> DATA SHOWN:
____________________

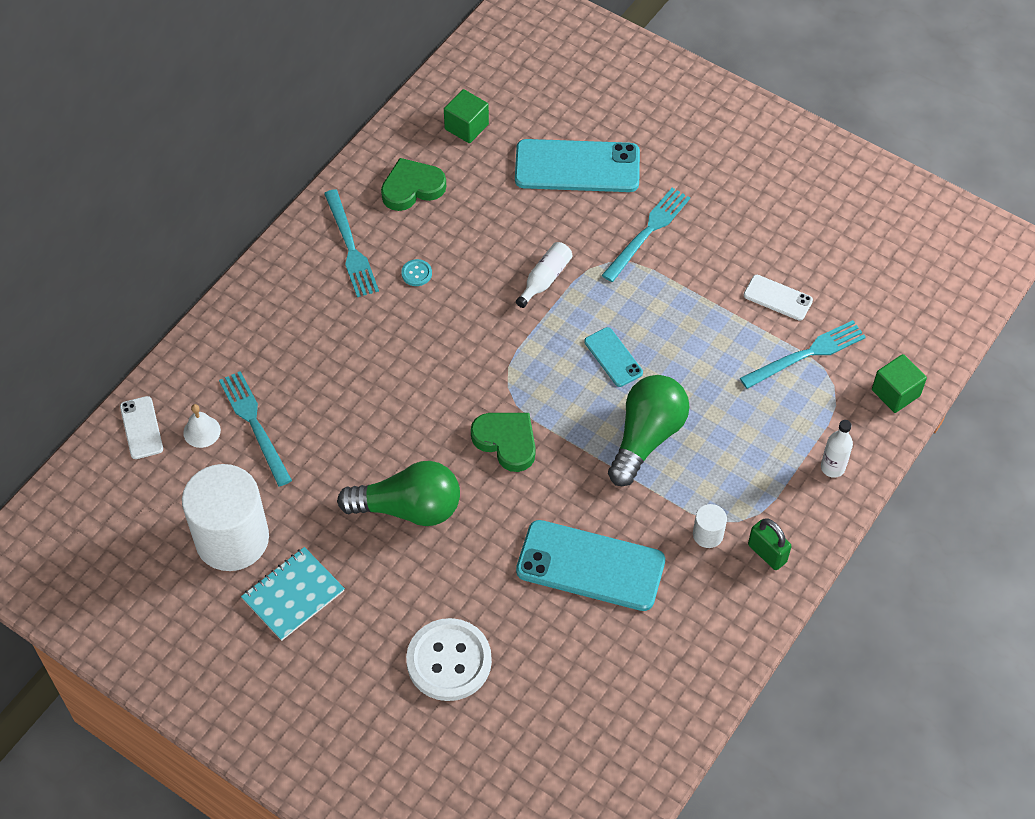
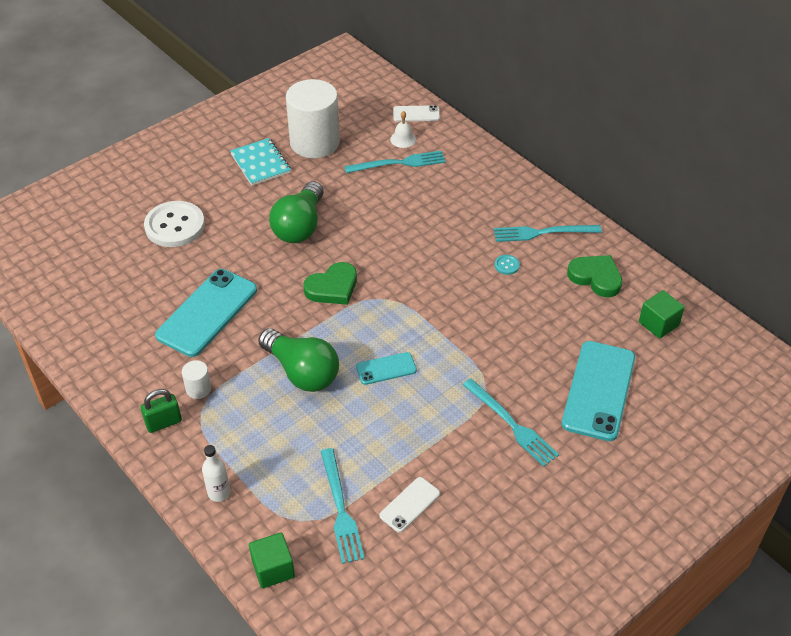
camera: 105 degrees right, 10 degrees down
(412, 188) = (596, 277): green heart -> green heart turned 45 degrees counterclockwise
(545, 279) = (479, 342): white bottle -> none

____________________

> HOW TO COMPLETE THIS TASK: Return all material verbatim, pictures omitted.

> ANSWER SPACE:
camera: 105 degrees right, 10 degrees down
(412, 188) = (596, 277): green heart -> green heart turned 45 degrees counterclockwise
(545, 279) = (479, 342): white bottle -> none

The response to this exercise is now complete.